*Records shown*.
■ ■ ■ ■

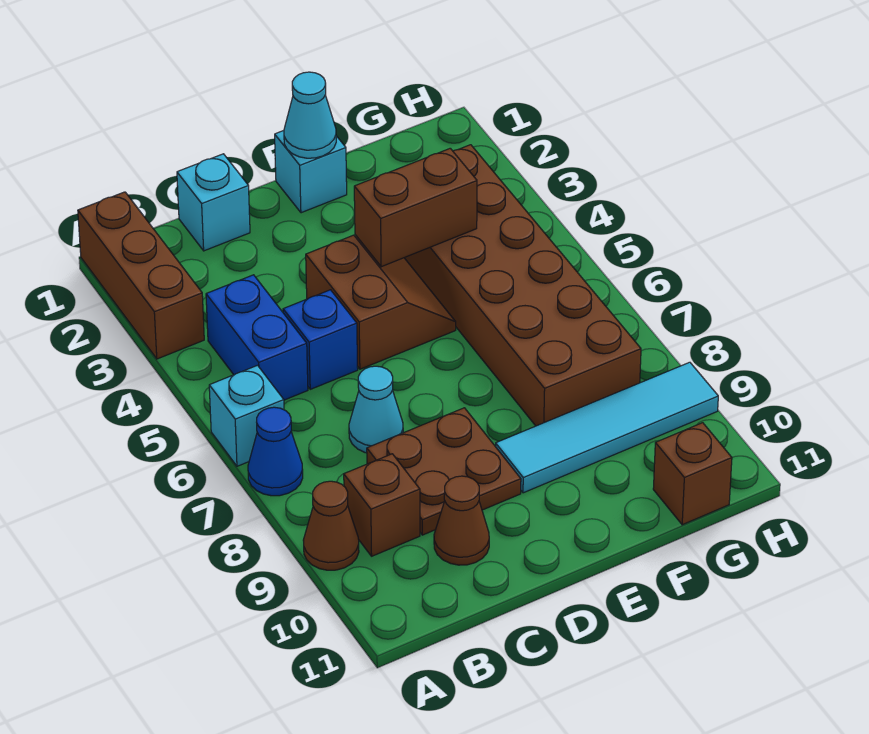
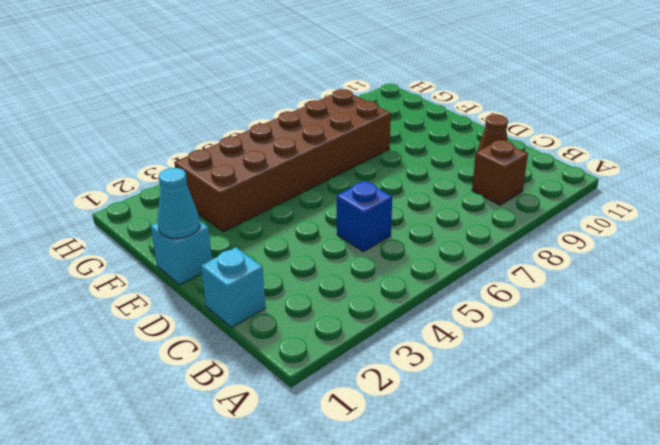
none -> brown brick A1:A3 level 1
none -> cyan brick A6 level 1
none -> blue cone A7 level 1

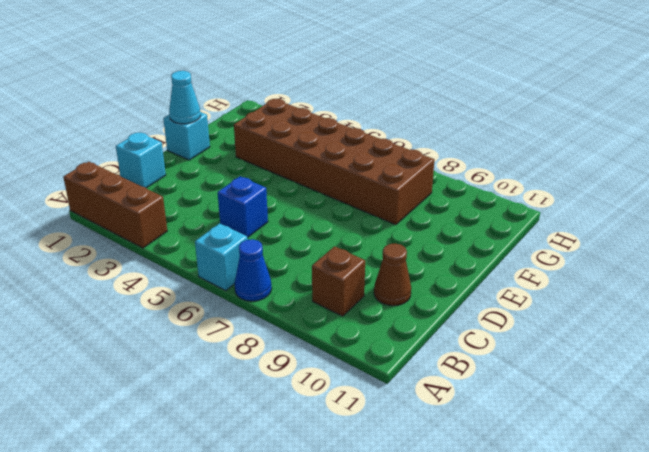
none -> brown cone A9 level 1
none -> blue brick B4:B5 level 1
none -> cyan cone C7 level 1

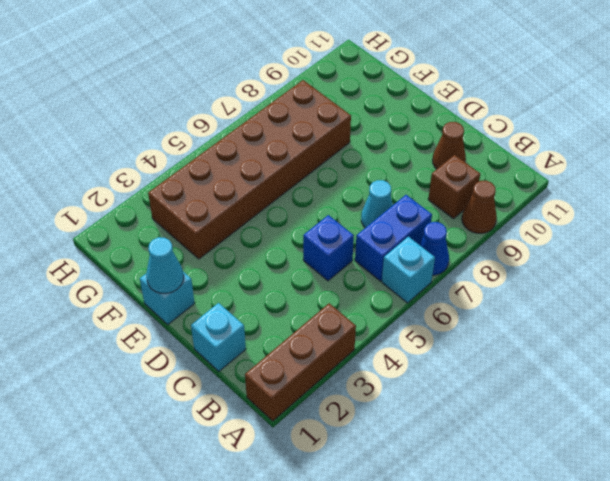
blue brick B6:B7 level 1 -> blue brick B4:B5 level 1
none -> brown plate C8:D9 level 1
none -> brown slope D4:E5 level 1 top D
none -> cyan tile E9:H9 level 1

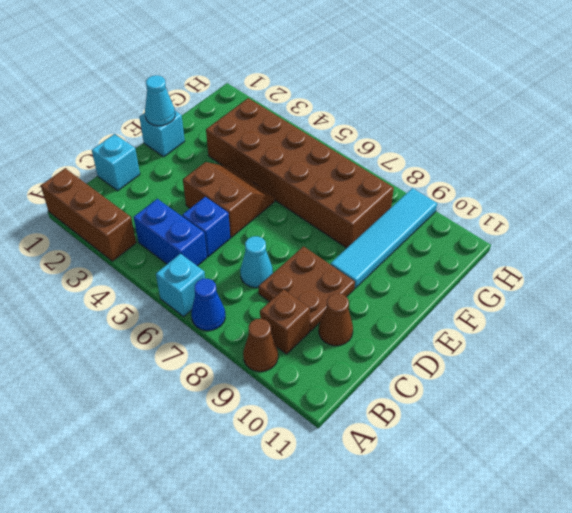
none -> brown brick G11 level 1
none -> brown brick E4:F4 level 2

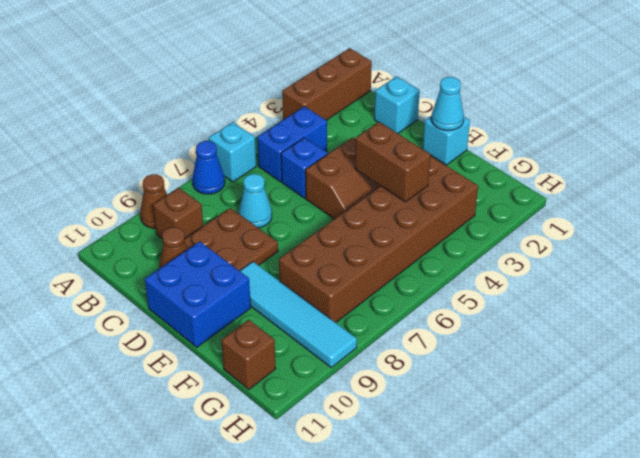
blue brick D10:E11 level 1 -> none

■ ■ ■ ■

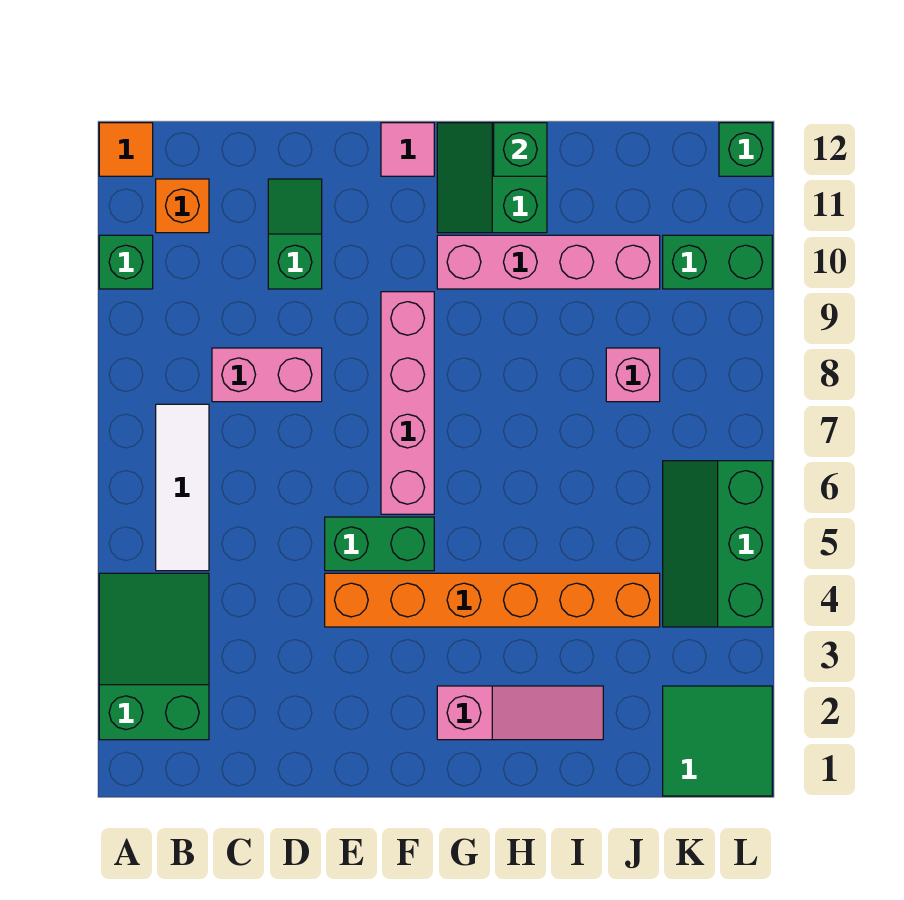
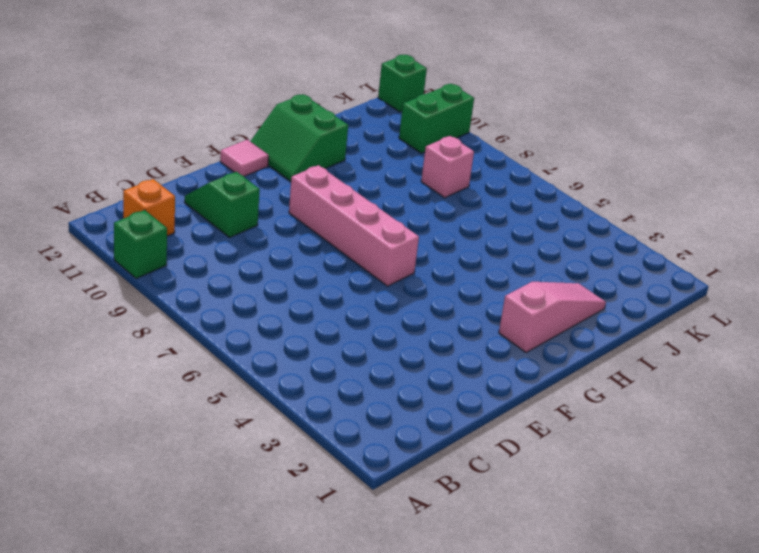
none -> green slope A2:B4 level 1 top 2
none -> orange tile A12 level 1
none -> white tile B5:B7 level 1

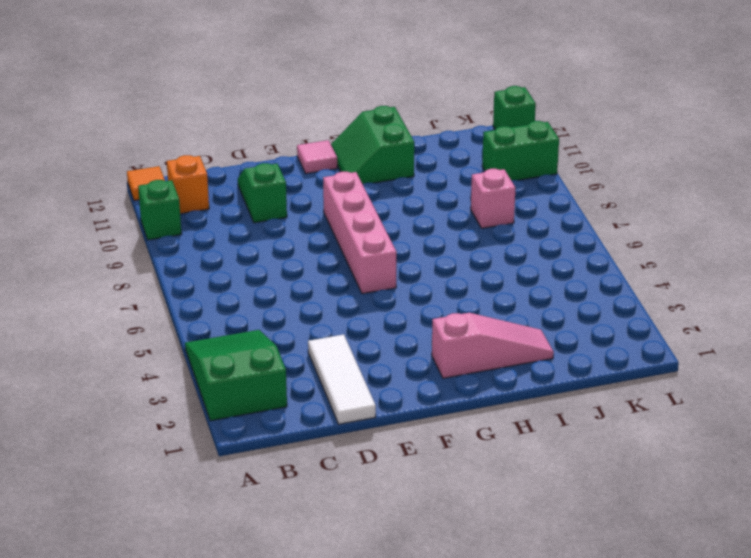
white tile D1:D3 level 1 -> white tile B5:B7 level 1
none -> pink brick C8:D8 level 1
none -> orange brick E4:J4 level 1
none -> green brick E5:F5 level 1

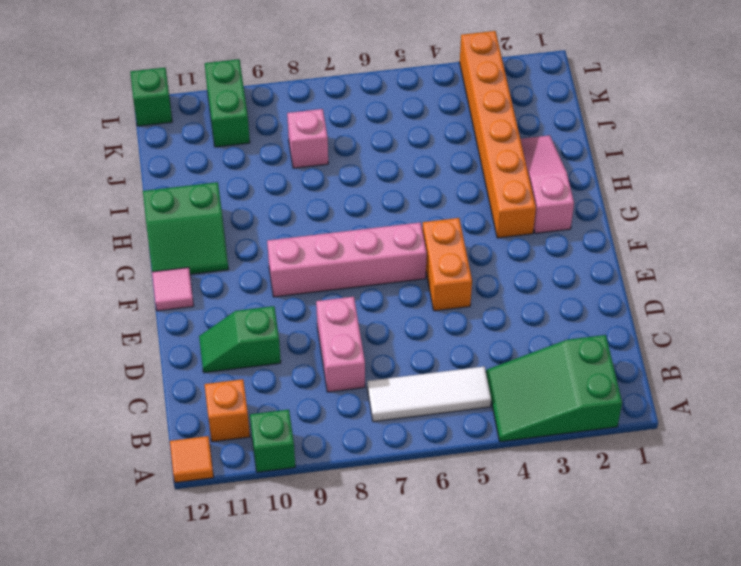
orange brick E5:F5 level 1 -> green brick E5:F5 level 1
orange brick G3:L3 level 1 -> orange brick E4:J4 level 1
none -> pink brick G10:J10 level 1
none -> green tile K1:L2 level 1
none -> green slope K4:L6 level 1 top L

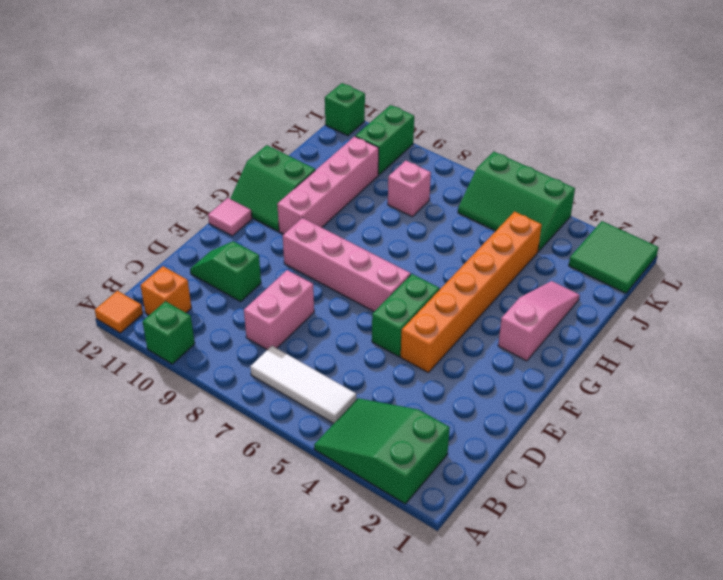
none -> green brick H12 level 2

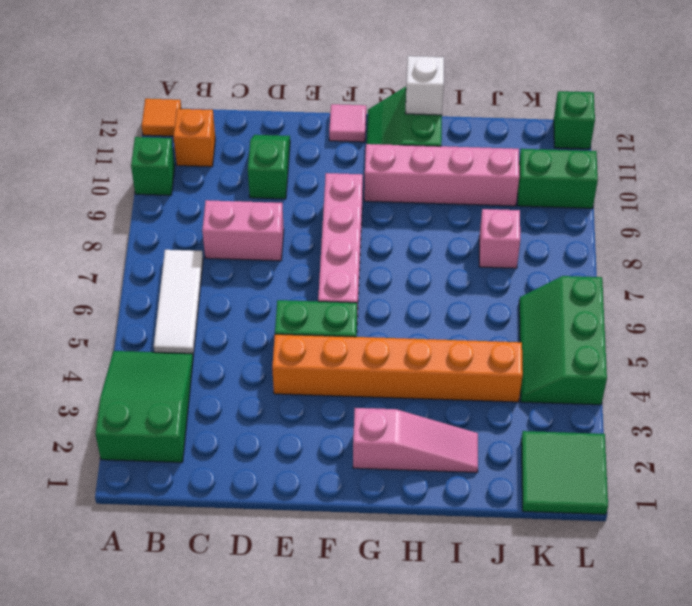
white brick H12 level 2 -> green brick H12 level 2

■ ■ ■ ■

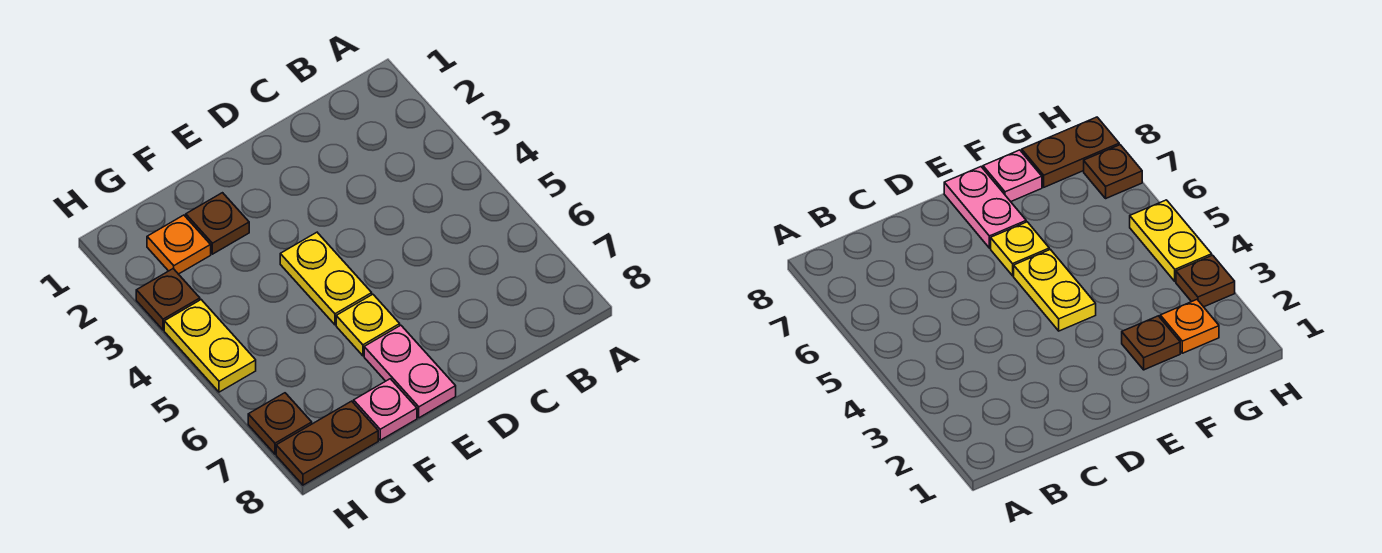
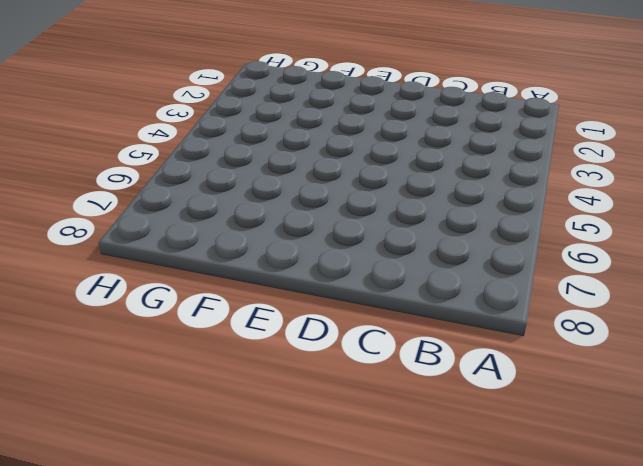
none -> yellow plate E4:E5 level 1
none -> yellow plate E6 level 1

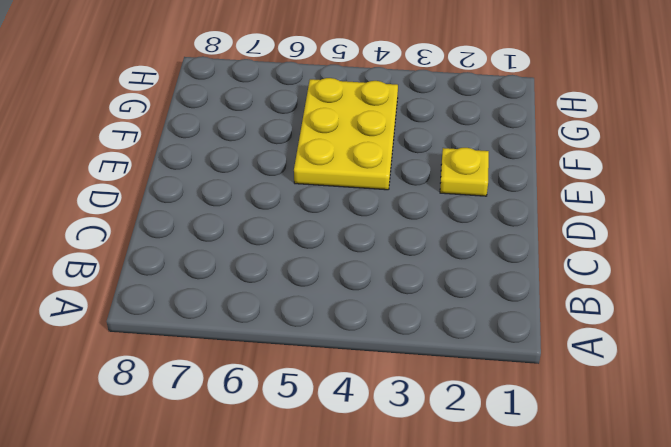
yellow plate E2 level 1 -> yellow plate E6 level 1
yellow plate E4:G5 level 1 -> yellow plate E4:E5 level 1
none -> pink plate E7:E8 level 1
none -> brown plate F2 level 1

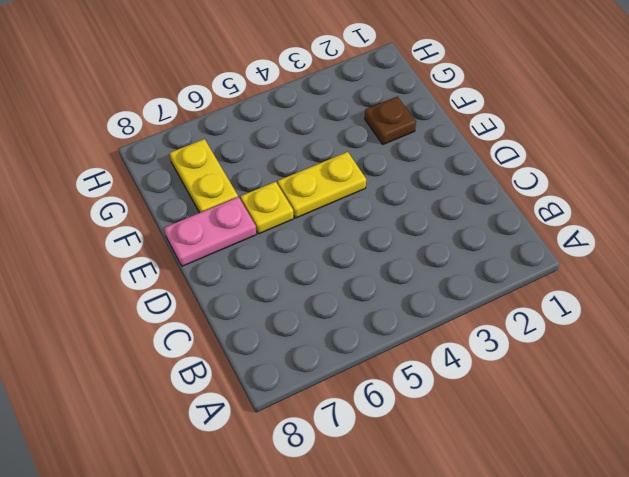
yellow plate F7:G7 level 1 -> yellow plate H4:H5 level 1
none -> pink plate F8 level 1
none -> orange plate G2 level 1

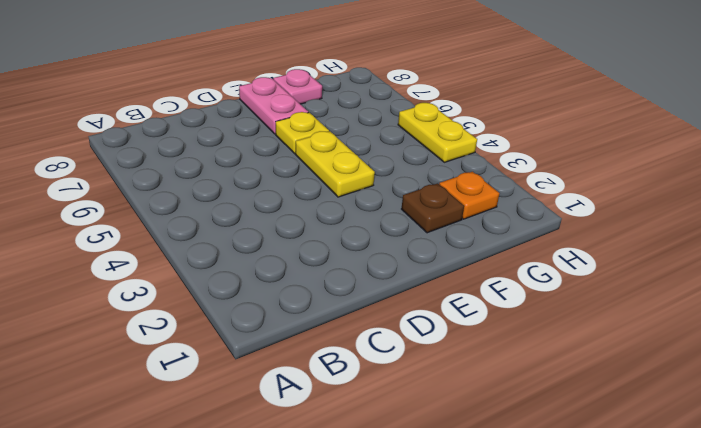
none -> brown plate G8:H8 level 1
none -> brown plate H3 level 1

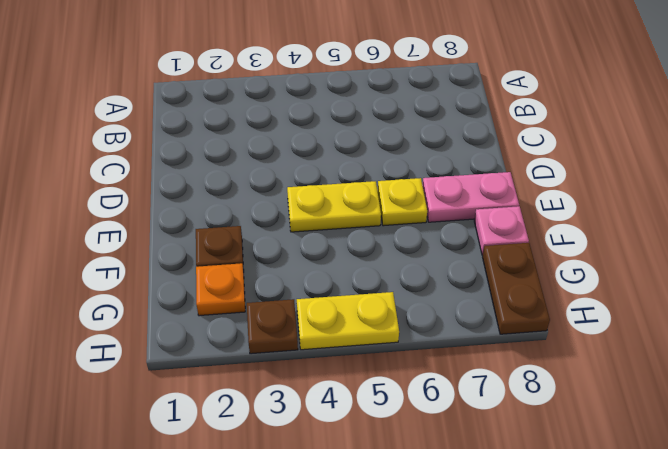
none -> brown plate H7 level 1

■ ■ ■ ■

In the listing above, find each line where "yellow" occurs and copy it.

*Result below*.
none -> yellow plate E4:E5 level 1
none -> yellow plate E6 level 1
yellow plate E2 level 1 -> yellow plate E6 level 1
yellow plate E4:G5 level 1 -> yellow plate E4:E5 level 1
yellow plate F7:G7 level 1 -> yellow plate H4:H5 level 1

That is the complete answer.